Required action:
Please transcribe the data that follows without the pictures, keeping every word the same.

Given records:

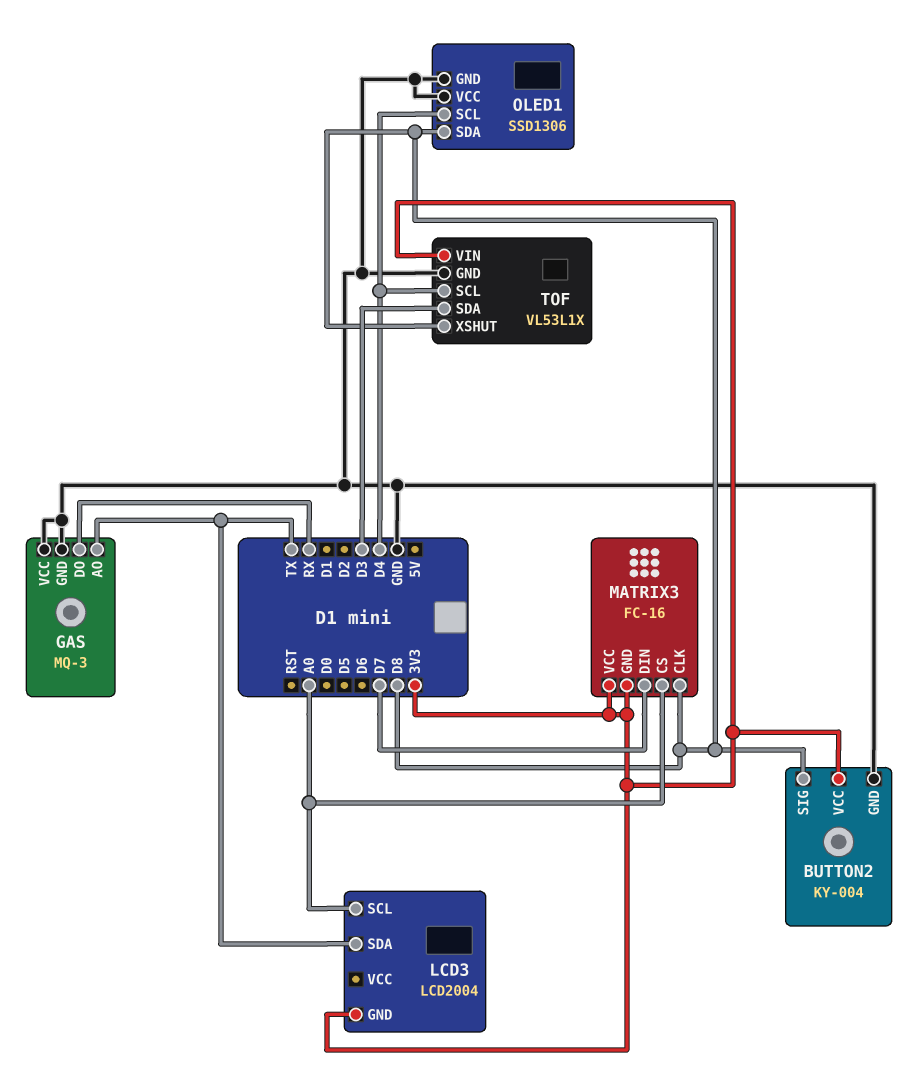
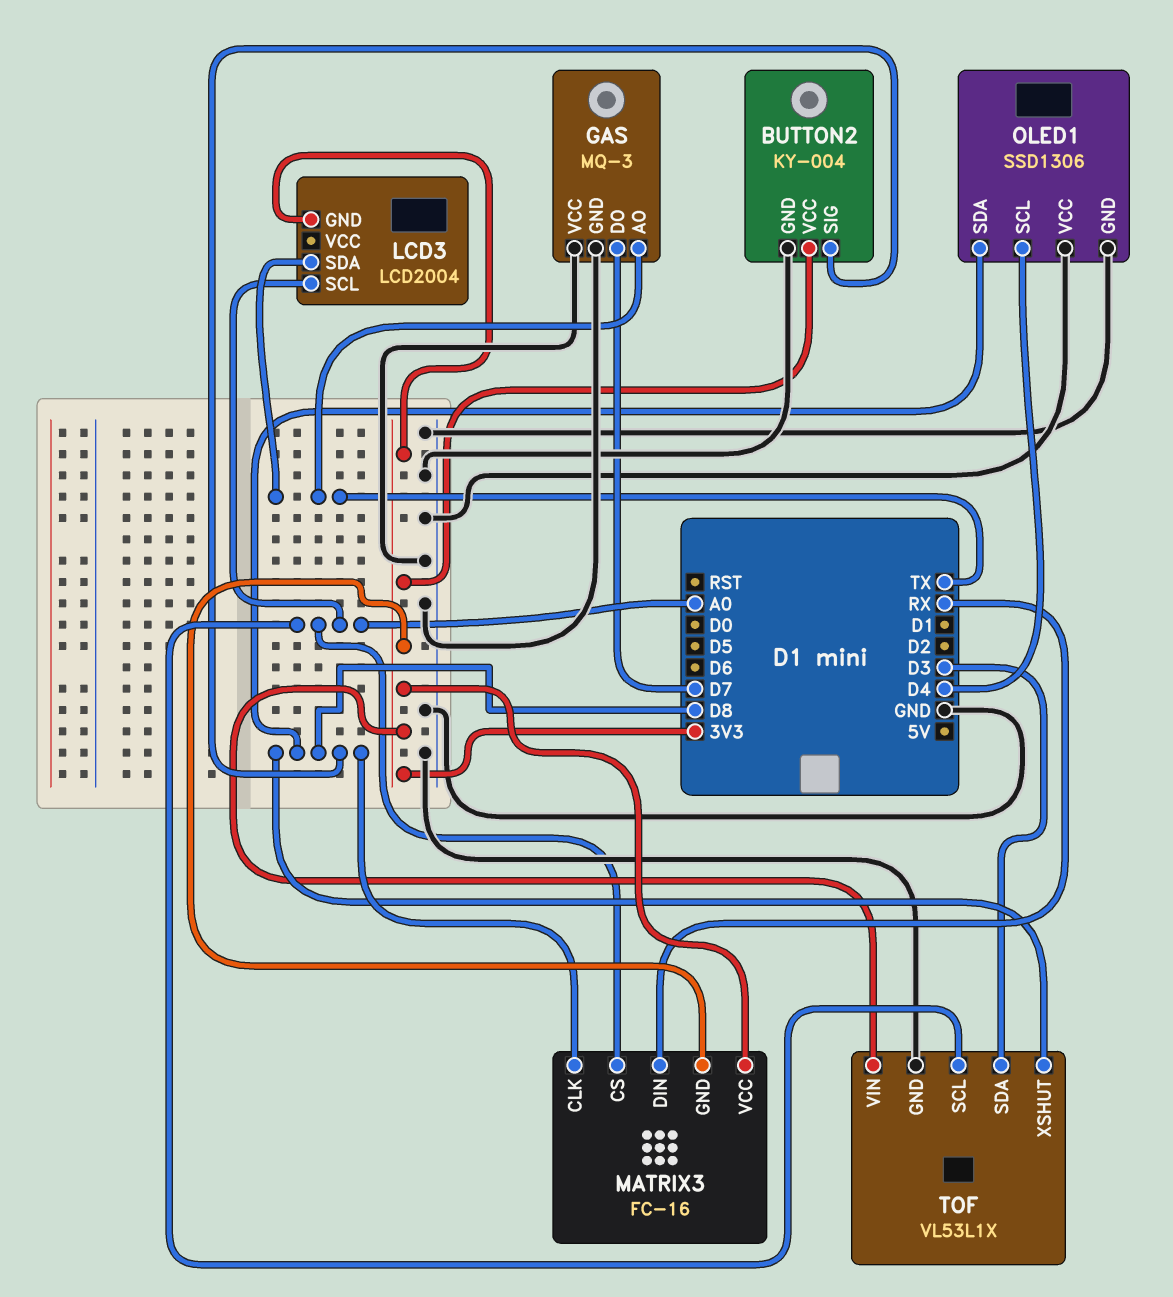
GAS pin DO: RX -> D7
MATRIX3 pin DIN: D7 -> RX
TOF pin SCL: D4 -> A0

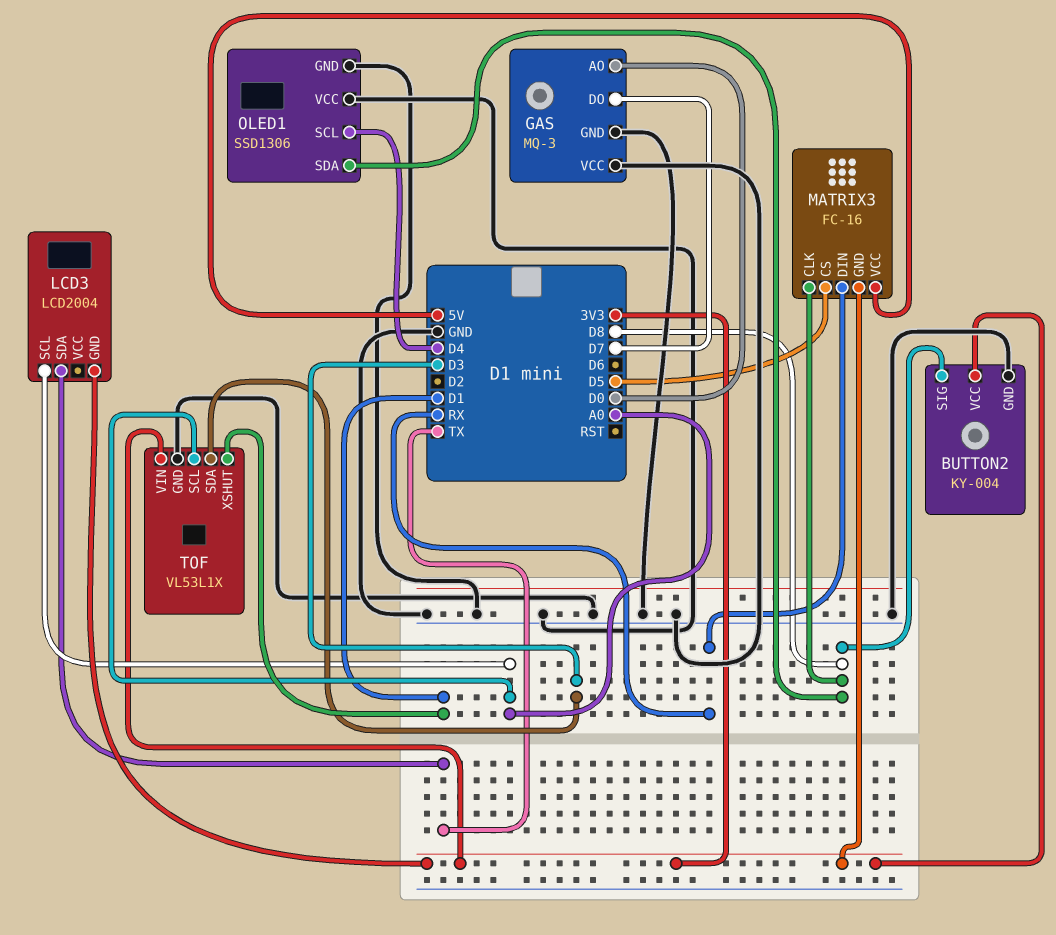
GAS pin AO: TX -> D0
MATRIX3 pin CS: A0 -> D5
MATRIX3 pin VCC: 3V3 -> 5V
TOF pin XSHUT: D8 -> D1

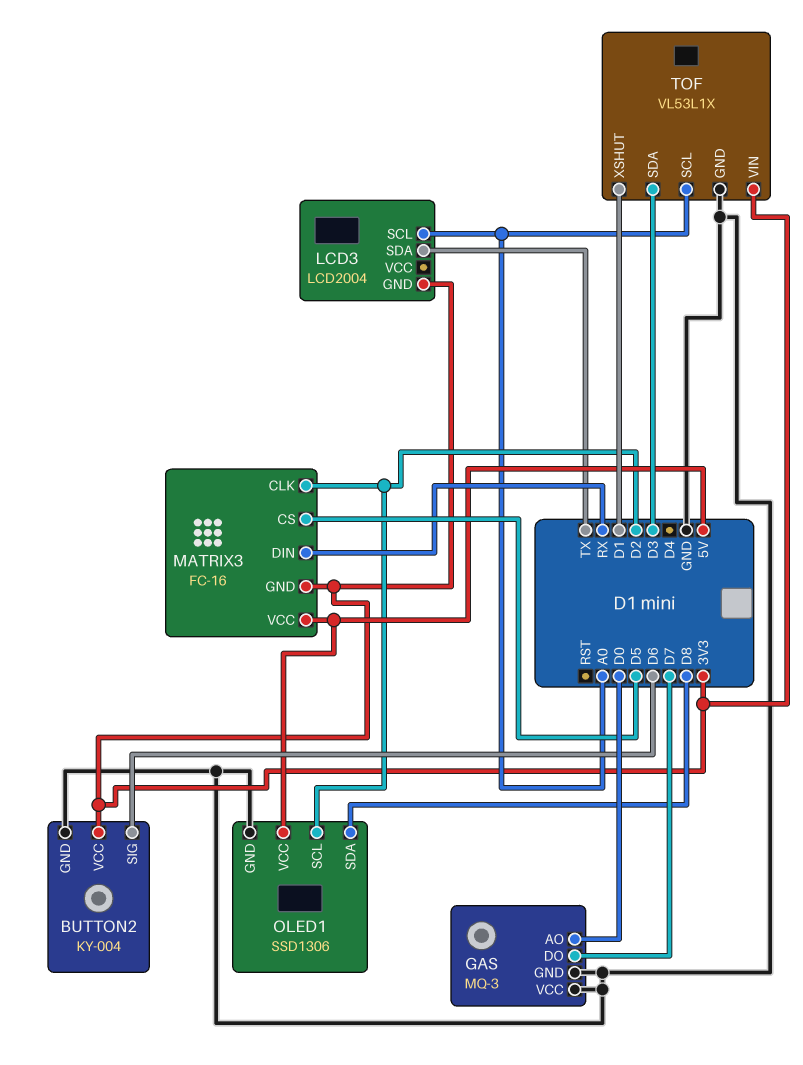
BUTTON2 pin SIG: D8 -> D6
MATRIX3 pin CLK: D8 -> D2
OLED1 pin SCL: D4 -> D2
OLED1 pin VCC: GND -> 5V

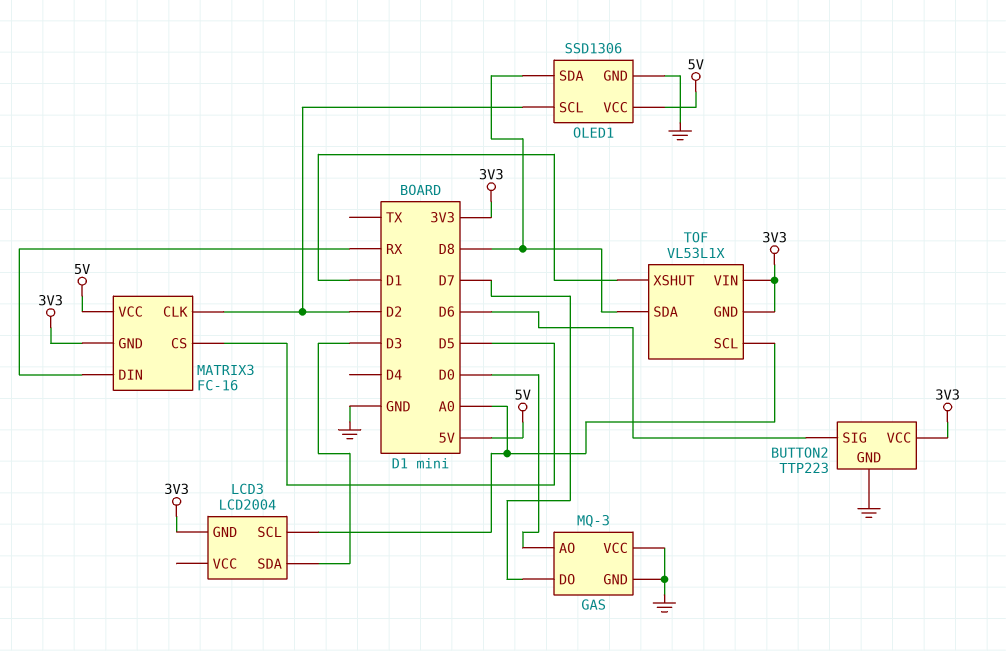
BUTTON2: KY-004 -> TTP223
LCD3 pin SDA: TX -> D3
TOF pin GND: GND -> 3V3
TOF pin SDA: D3 -> D8

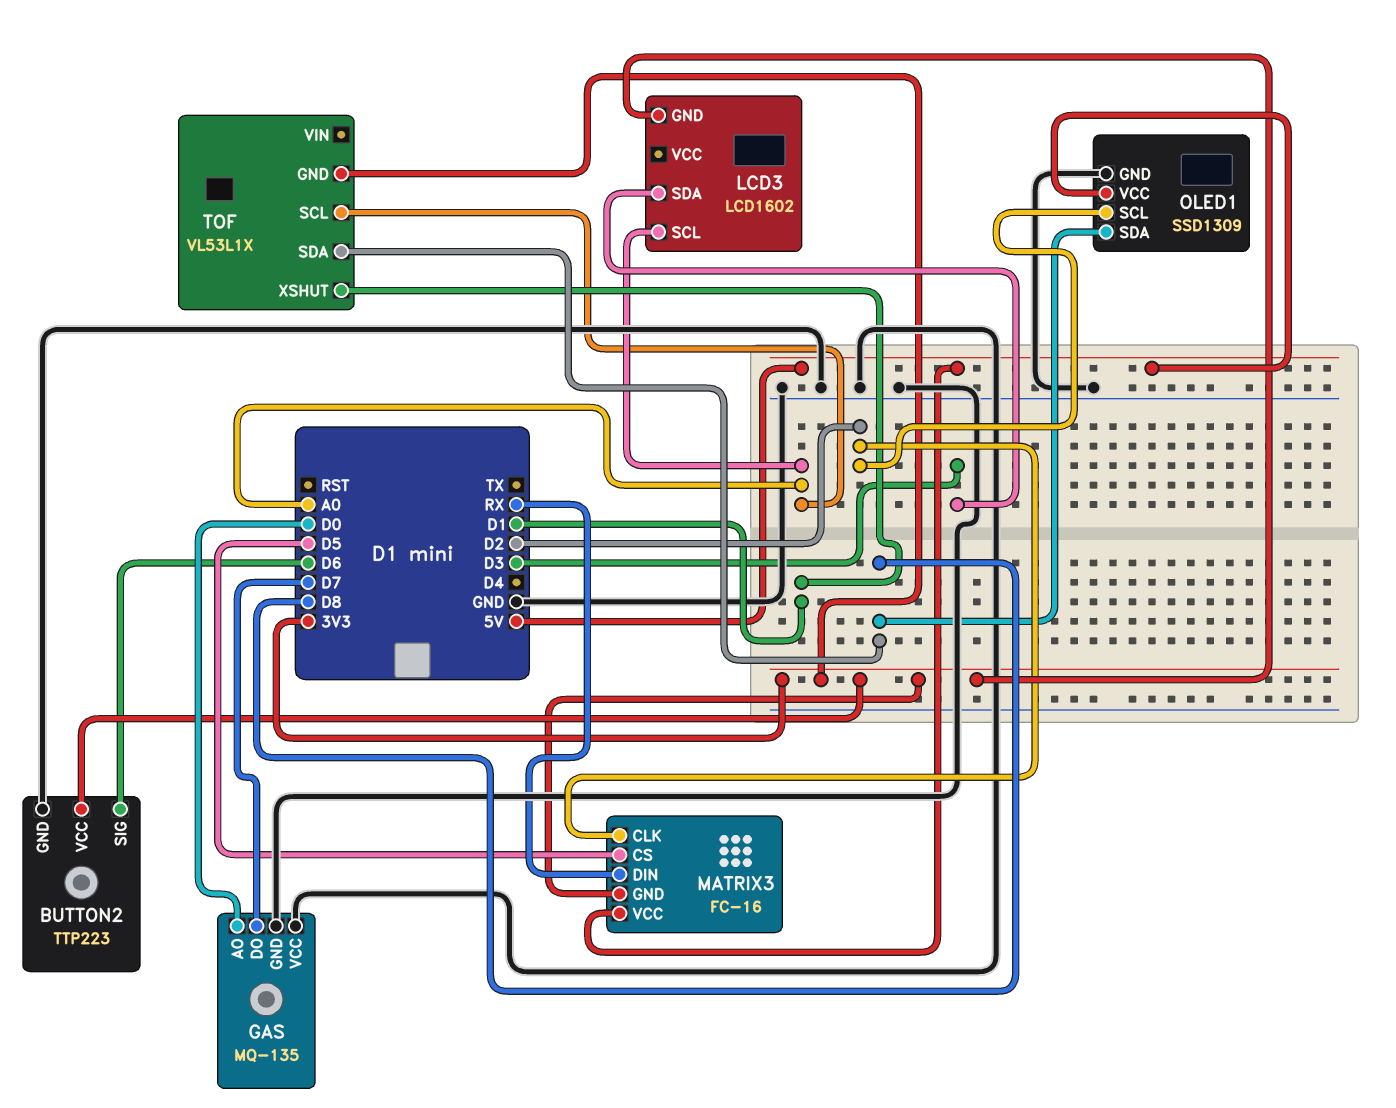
GAS: MQ-3 -> MQ-135
LCD3: LCD2004 -> LCD1602
OLED1: SSD1306 -> SSD1309
TOF pin VIN: 3V3 -> none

Task response:
GAS pin DO: RX -> D7
MATRIX3 pin DIN: D7 -> RX
TOF pin SCL: D4 -> A0

GAS pin AO: TX -> D0
MATRIX3 pin CS: A0 -> D5
MATRIX3 pin VCC: 3V3 -> 5V
TOF pin XSHUT: D8 -> D1

BUTTON2 pin SIG: D8 -> D6
MATRIX3 pin CLK: D8 -> D2
OLED1 pin SCL: D4 -> D2
OLED1 pin VCC: GND -> 5V

BUTTON2: KY-004 -> TTP223
LCD3 pin SDA: TX -> D3
TOF pin GND: GND -> 3V3
TOF pin SDA: D3 -> D8

GAS: MQ-3 -> MQ-135
LCD3: LCD2004 -> LCD1602
OLED1: SSD1306 -> SSD1309
TOF pin VIN: 3V3 -> none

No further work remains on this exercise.